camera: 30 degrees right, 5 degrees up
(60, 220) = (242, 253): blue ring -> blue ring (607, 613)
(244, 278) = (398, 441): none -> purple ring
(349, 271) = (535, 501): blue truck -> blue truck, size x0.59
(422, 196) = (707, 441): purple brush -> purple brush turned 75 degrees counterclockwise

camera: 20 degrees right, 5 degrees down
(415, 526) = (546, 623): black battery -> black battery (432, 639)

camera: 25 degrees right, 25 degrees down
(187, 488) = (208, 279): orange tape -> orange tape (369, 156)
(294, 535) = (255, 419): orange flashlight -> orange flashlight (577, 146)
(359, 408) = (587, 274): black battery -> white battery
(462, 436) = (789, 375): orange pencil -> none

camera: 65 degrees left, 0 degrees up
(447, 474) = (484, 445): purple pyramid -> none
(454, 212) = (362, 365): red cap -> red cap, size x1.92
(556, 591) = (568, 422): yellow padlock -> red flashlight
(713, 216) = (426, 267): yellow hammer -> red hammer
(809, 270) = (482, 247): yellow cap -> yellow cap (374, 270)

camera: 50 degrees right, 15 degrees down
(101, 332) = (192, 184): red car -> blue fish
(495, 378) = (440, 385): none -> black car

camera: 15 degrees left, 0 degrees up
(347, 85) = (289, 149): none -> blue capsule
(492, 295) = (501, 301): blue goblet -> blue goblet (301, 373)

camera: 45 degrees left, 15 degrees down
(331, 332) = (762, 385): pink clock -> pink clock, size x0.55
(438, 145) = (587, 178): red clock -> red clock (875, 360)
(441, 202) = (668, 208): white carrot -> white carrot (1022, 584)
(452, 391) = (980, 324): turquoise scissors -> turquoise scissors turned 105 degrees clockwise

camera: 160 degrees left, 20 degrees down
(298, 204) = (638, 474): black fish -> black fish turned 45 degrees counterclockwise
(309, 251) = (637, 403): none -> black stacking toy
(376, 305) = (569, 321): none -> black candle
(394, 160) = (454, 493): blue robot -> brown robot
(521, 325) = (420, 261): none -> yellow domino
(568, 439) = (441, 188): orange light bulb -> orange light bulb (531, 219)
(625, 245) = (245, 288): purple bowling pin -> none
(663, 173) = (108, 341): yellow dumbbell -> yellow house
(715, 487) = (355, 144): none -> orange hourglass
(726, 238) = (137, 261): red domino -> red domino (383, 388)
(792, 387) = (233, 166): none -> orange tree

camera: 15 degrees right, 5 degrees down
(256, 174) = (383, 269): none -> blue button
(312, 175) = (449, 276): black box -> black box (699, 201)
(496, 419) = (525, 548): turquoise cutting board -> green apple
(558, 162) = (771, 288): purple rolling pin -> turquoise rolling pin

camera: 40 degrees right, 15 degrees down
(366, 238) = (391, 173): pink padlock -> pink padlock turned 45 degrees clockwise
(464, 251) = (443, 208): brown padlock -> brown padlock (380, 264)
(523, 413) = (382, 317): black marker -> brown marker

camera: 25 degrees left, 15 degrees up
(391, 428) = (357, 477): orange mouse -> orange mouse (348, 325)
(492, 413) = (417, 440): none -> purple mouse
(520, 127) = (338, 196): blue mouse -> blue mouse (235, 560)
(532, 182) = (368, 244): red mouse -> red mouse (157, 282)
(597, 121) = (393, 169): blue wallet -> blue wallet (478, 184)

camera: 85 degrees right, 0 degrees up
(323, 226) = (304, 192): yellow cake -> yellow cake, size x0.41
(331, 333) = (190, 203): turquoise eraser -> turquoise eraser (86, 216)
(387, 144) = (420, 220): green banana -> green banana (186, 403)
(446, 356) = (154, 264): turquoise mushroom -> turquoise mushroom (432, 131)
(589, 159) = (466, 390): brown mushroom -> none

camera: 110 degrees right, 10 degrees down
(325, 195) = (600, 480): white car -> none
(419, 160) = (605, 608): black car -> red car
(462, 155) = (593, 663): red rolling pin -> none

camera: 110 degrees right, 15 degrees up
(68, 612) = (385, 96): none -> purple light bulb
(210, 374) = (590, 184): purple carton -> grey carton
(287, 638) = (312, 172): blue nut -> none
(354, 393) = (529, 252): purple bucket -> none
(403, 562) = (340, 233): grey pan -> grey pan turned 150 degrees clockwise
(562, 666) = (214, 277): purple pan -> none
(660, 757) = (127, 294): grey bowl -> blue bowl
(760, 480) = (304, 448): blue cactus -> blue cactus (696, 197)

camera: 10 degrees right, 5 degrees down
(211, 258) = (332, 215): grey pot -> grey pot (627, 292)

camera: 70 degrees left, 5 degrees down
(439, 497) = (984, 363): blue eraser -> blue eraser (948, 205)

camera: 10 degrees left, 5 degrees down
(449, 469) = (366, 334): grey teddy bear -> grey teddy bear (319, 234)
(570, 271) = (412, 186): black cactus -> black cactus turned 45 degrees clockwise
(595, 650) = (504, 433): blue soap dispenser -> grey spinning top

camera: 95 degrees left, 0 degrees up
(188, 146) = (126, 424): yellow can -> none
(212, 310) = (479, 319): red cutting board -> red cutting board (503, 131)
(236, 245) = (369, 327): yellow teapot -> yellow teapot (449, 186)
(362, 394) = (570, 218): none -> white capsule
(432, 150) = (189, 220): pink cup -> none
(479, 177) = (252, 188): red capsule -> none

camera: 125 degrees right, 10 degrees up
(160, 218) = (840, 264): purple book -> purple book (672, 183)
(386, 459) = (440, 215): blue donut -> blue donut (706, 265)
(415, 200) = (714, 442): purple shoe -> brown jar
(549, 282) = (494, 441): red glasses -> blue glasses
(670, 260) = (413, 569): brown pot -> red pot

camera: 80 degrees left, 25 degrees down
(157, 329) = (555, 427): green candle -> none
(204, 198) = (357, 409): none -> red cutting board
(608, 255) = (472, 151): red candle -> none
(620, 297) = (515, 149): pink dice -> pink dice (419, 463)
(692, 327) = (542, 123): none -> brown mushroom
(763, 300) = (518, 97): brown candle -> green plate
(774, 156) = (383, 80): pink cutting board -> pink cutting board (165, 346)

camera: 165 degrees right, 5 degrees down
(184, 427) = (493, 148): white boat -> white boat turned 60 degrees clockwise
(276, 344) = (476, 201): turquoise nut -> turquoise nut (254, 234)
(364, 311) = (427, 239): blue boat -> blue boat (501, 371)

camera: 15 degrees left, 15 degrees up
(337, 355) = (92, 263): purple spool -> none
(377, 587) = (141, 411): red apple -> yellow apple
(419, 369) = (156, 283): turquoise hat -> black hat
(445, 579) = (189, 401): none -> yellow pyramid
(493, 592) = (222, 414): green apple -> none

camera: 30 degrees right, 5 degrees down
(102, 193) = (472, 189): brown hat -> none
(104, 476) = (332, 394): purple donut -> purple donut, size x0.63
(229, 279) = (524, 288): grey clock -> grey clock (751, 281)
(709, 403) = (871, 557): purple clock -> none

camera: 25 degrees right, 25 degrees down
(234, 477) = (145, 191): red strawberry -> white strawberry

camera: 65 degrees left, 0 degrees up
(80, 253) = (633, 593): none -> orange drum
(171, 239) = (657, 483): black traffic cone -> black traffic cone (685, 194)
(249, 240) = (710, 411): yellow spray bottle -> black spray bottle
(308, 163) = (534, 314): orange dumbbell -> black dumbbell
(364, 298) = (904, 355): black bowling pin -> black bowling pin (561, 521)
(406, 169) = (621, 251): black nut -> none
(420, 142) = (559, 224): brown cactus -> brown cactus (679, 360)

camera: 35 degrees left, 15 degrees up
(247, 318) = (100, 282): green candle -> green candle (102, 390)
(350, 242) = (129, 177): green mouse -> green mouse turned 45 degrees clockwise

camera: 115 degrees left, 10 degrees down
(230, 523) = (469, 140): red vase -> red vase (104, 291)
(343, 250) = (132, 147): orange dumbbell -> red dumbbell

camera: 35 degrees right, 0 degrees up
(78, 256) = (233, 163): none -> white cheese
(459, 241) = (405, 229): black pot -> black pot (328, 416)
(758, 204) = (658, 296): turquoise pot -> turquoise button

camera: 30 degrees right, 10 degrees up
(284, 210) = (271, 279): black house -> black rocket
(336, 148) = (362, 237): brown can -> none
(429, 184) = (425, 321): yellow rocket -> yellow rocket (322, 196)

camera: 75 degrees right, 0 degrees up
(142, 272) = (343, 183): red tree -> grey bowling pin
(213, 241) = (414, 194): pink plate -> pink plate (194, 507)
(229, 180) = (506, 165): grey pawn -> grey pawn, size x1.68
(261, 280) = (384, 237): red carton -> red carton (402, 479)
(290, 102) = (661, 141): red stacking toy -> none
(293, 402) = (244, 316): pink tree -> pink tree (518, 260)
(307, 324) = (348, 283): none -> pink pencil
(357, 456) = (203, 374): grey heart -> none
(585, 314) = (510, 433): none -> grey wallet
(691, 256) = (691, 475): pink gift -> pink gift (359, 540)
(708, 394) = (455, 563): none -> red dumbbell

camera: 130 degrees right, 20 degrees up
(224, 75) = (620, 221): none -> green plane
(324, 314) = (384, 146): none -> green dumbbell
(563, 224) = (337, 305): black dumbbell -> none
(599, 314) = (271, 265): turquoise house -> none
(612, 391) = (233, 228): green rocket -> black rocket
-.-.-
- _Exercise directions_
Going down the listing above, begin printing at the line with "(709, 403) = (871, 557): purple clock -> none" and finish with the line with "(406, 169) = (621, 251): black nut -> none", exactly as they appear.

- _Your solution_
(709, 403) = (871, 557): purple clock -> none

camera: 25 degrees right, 25 degrees down
(234, 477) = (145, 191): red strawberry -> white strawberry

camera: 65 degrees left, 0 degrees up
(80, 253) = (633, 593): none -> orange drum
(171, 239) = (657, 483): black traffic cone -> black traffic cone (685, 194)
(249, 240) = (710, 411): yellow spray bottle -> black spray bottle
(308, 163) = (534, 314): orange dumbbell -> black dumbbell
(364, 298) = (904, 355): black bowling pin -> black bowling pin (561, 521)
(406, 169) = (621, 251): black nut -> none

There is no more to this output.